Object change listings
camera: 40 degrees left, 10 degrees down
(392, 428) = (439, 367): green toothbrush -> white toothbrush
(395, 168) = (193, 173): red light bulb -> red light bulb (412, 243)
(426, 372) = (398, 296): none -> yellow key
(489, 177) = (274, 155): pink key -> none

#### [PROBLEM REQUIREMENTS]
Could you return the data above exactly as it stands?

#### [RESPONSE AREA]
camera: 40 degrees left, 10 degrees down
(392, 428) = (439, 367): green toothbrush -> white toothbrush
(395, 168) = (193, 173): red light bulb -> red light bulb (412, 243)
(426, 372) = (398, 296): none -> yellow key
(489, 177) = (274, 155): pink key -> none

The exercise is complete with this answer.